Problem requirements
Copy every record below, exactly as written.

___

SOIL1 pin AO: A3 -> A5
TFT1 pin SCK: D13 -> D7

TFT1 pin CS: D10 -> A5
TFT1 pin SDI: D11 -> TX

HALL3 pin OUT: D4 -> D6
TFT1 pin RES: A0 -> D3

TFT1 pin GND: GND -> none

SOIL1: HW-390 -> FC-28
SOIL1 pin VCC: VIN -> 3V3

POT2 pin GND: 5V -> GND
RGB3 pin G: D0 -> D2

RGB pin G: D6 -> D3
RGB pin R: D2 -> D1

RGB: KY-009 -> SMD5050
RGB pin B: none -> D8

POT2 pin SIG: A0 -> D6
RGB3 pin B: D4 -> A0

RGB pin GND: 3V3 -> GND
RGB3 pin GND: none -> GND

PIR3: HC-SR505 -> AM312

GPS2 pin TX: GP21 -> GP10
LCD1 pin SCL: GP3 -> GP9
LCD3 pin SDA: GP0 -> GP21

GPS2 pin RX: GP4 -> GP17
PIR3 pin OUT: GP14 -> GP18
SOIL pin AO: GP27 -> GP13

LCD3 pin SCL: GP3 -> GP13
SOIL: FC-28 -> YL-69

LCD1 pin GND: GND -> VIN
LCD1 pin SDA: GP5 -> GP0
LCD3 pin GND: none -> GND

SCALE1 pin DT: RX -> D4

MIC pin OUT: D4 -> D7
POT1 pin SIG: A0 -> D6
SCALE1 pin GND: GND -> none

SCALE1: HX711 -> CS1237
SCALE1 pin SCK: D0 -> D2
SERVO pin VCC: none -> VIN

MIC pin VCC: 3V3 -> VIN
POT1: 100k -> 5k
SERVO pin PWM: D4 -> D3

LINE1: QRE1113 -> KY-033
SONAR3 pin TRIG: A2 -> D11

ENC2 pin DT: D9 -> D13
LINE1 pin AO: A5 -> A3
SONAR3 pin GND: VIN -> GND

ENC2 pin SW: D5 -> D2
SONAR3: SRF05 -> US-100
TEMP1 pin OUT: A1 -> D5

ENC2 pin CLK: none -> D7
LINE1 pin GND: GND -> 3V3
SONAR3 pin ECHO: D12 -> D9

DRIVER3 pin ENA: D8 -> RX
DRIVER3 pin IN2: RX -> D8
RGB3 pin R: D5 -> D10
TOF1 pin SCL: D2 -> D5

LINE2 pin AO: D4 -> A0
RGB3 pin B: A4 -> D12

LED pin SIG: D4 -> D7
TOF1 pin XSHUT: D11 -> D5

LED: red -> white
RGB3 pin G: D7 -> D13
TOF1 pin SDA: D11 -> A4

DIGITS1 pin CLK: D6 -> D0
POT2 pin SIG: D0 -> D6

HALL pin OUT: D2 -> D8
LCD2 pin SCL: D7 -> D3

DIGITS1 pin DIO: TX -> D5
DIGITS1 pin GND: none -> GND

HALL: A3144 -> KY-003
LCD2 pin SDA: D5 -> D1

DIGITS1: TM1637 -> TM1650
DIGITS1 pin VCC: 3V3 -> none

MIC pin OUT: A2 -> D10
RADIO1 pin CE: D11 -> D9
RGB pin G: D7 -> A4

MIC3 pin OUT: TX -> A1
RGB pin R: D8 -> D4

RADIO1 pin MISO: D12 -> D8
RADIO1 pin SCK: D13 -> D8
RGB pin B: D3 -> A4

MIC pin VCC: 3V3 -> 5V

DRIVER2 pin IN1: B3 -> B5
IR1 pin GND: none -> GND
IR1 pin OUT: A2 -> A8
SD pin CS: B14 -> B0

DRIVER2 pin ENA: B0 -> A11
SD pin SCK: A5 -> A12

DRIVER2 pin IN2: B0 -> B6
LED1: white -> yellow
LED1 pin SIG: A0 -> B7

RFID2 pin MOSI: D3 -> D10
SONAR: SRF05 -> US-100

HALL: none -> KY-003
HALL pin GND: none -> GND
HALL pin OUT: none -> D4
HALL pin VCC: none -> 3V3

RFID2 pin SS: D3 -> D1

___

Solution
SOIL1 pin AO: A3 -> A5
TFT1 pin SCK: D13 -> D7

TFT1 pin CS: D10 -> A5
TFT1 pin SDI: D11 -> TX

HALL3 pin OUT: D4 -> D6
TFT1 pin RES: A0 -> D3

TFT1 pin GND: GND -> none

SOIL1: HW-390 -> FC-28
SOIL1 pin VCC: VIN -> 3V3

POT2 pin GND: 5V -> GND
RGB3 pin G: D0 -> D2

RGB pin G: D6 -> D3
RGB pin R: D2 -> D1

RGB: KY-009 -> SMD5050
RGB pin B: none -> D8

POT2 pin SIG: A0 -> D6
RGB3 pin B: D4 -> A0

RGB pin GND: 3V3 -> GND
RGB3 pin GND: none -> GND

PIR3: HC-SR505 -> AM312

GPS2 pin TX: GP21 -> GP10
LCD1 pin SCL: GP3 -> GP9
LCD3 pin SDA: GP0 -> GP21

GPS2 pin RX: GP4 -> GP17
PIR3 pin OUT: GP14 -> GP18
SOIL pin AO: GP27 -> GP13

LCD3 pin SCL: GP3 -> GP13
SOIL: FC-28 -> YL-69

LCD1 pin GND: GND -> VIN
LCD1 pin SDA: GP5 -> GP0
LCD3 pin GND: none -> GND

SCALE1 pin DT: RX -> D4

MIC pin OUT: D4 -> D7
POT1 pin SIG: A0 -> D6
SCALE1 pin GND: GND -> none

SCALE1: HX711 -> CS1237
SCALE1 pin SCK: D0 -> D2
SERVO pin VCC: none -> VIN

MIC pin VCC: 3V3 -> VIN
POT1: 100k -> 5k
SERVO pin PWM: D4 -> D3

LINE1: QRE1113 -> KY-033
SONAR3 pin TRIG: A2 -> D11

ENC2 pin DT: D9 -> D13
LINE1 pin AO: A5 -> A3
SONAR3 pin GND: VIN -> GND

ENC2 pin SW: D5 -> D2
SONAR3: SRF05 -> US-100
TEMP1 pin OUT: A1 -> D5

ENC2 pin CLK: none -> D7
LINE1 pin GND: GND -> 3V3
SONAR3 pin ECHO: D12 -> D9

DRIVER3 pin ENA: D8 -> RX
DRIVER3 pin IN2: RX -> D8
RGB3 pin R: D5 -> D10
TOF1 pin SCL: D2 -> D5

LINE2 pin AO: D4 -> A0
RGB3 pin B: A4 -> D12

LED pin SIG: D4 -> D7
TOF1 pin XSHUT: D11 -> D5

LED: red -> white
RGB3 pin G: D7 -> D13
TOF1 pin SDA: D11 -> A4

DIGITS1 pin CLK: D6 -> D0
POT2 pin SIG: D0 -> D6

HALL pin OUT: D2 -> D8
LCD2 pin SCL: D7 -> D3

DIGITS1 pin DIO: TX -> D5
DIGITS1 pin GND: none -> GND

HALL: A3144 -> KY-003
LCD2 pin SDA: D5 -> D1

DIGITS1: TM1637 -> TM1650
DIGITS1 pin VCC: 3V3 -> none

MIC pin OUT: A2 -> D10
RADIO1 pin CE: D11 -> D9
RGB pin G: D7 -> A4

MIC3 pin OUT: TX -> A1
RGB pin R: D8 -> D4

RADIO1 pin MISO: D12 -> D8
RADIO1 pin SCK: D13 -> D8
RGB pin B: D3 -> A4

MIC pin VCC: 3V3 -> 5V

DRIVER2 pin IN1: B3 -> B5
IR1 pin GND: none -> GND
IR1 pin OUT: A2 -> A8
SD pin CS: B14 -> B0

DRIVER2 pin ENA: B0 -> A11
SD pin SCK: A5 -> A12

DRIVER2 pin IN2: B0 -> B6
LED1: white -> yellow
LED1 pin SIG: A0 -> B7

RFID2 pin MOSI: D3 -> D10
SONAR: SRF05 -> US-100

HALL: none -> KY-003
HALL pin GND: none -> GND
HALL pin OUT: none -> D4
HALL pin VCC: none -> 3V3

RFID2 pin SS: D3 -> D1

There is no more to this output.